------ Available data ------

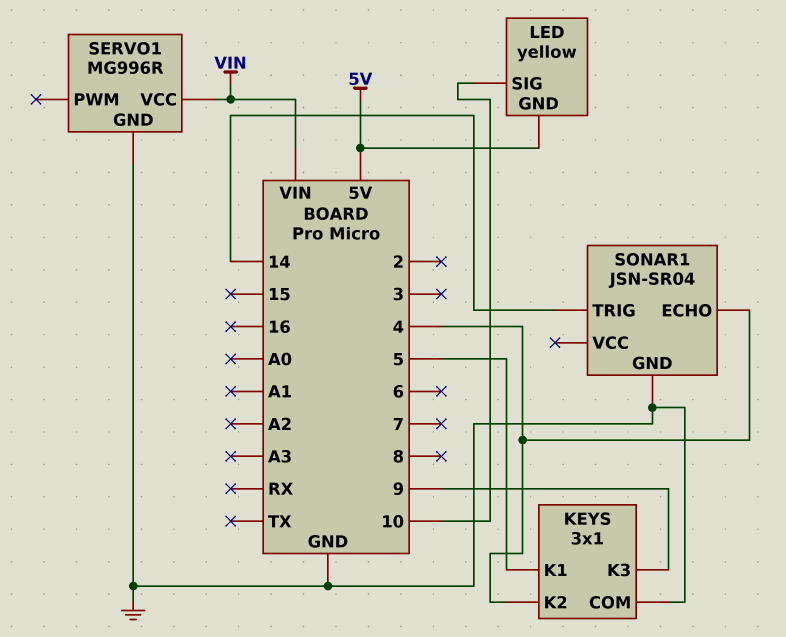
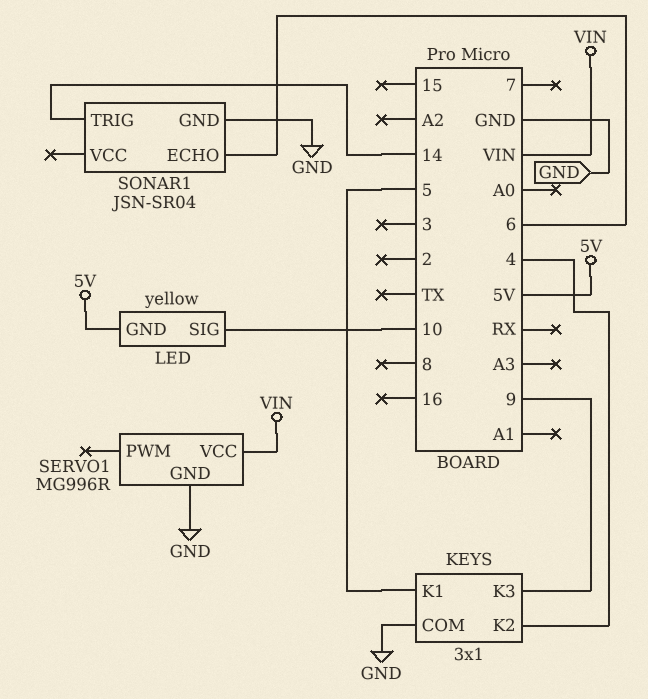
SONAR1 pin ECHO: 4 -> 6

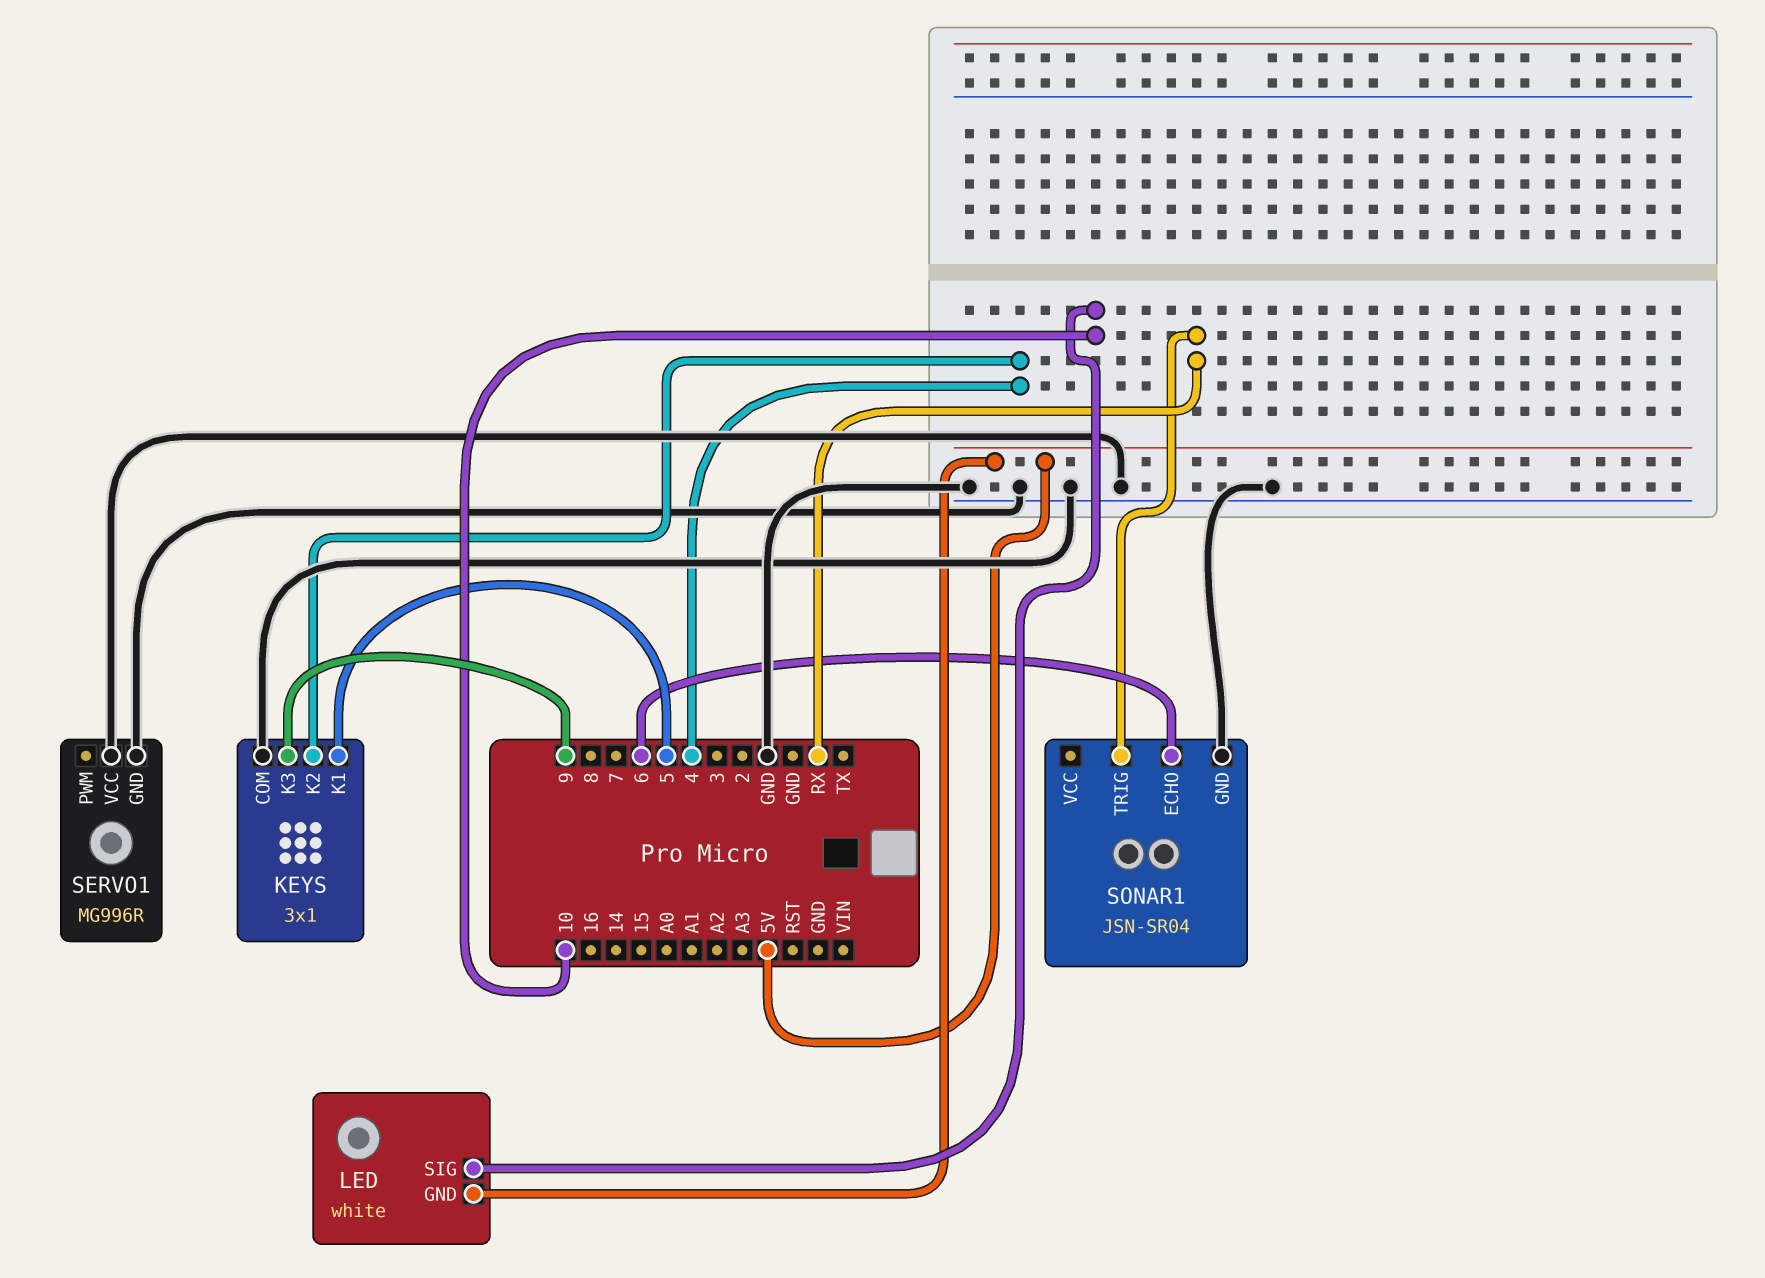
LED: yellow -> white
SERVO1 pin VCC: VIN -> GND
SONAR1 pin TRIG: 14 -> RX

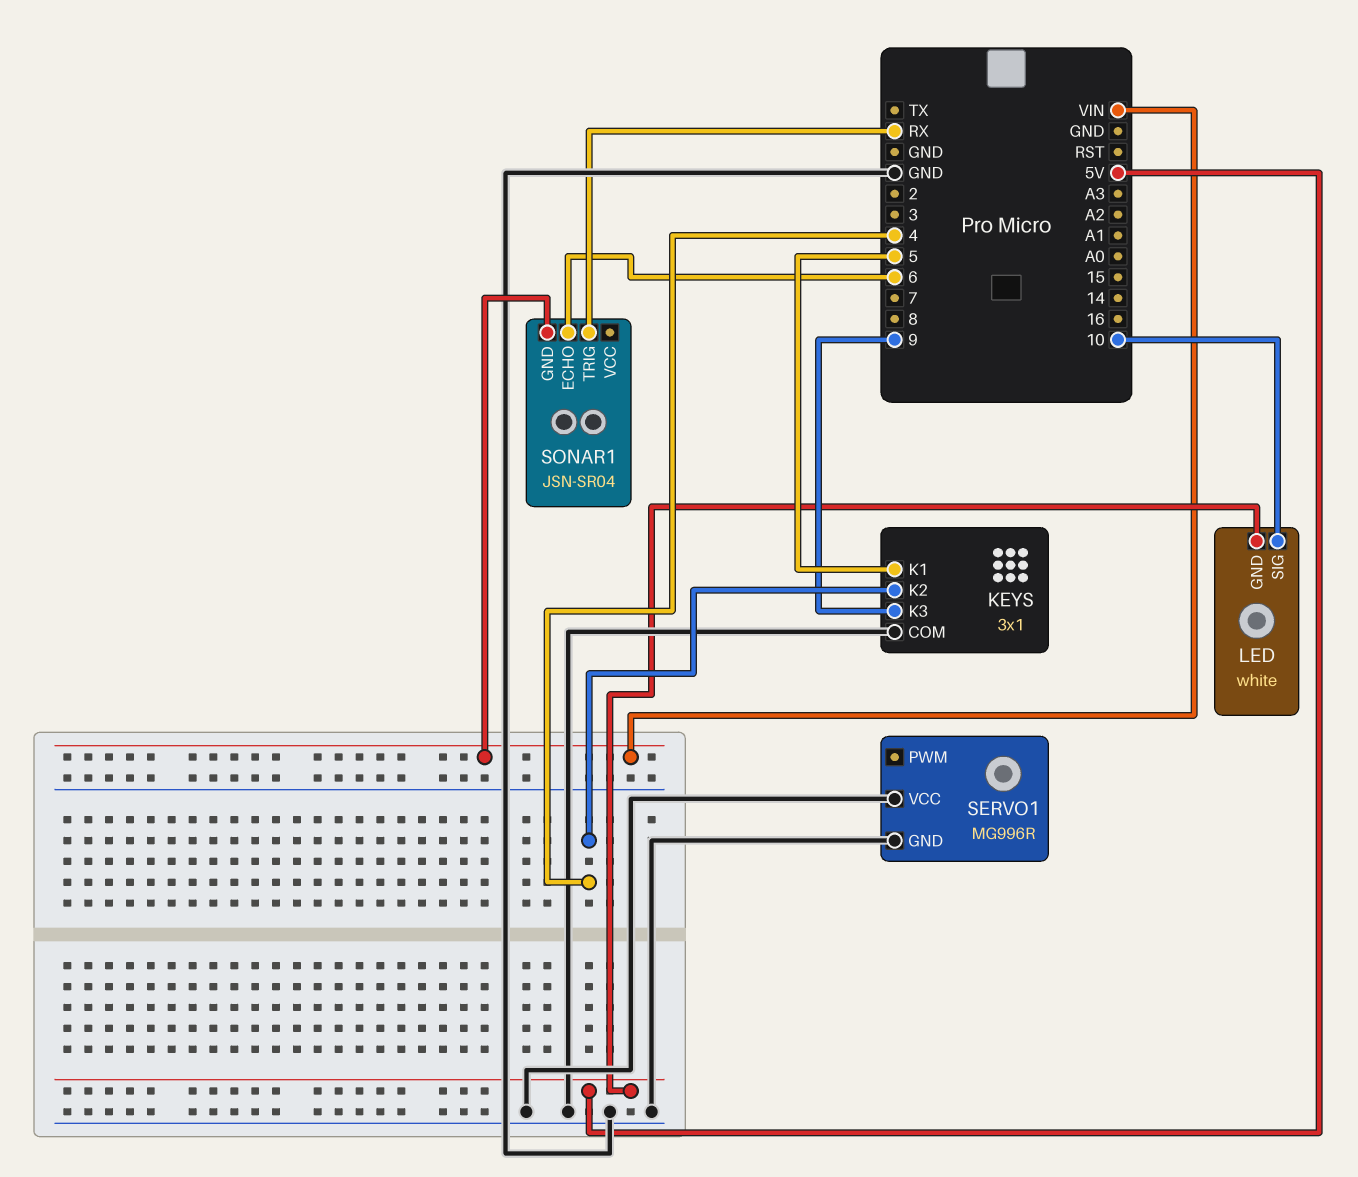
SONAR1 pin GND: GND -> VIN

------
------ Available data ------

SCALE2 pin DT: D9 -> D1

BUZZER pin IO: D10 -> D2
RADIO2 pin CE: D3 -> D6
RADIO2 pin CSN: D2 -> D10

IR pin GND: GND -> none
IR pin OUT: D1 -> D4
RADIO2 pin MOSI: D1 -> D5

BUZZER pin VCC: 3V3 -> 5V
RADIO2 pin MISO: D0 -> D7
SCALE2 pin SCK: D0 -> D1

------

- Instructions for the task -
Copy back the listing above exactly, but only from the line with "IR pin GND: GND -> none" through the line with "SCALE2 pin SCK: D0 -> D1", both ends included.

- Task result -
IR pin GND: GND -> none
IR pin OUT: D1 -> D4
RADIO2 pin MOSI: D1 -> D5

BUZZER pin VCC: 3V3 -> 5V
RADIO2 pin MISO: D0 -> D7
SCALE2 pin SCK: D0 -> D1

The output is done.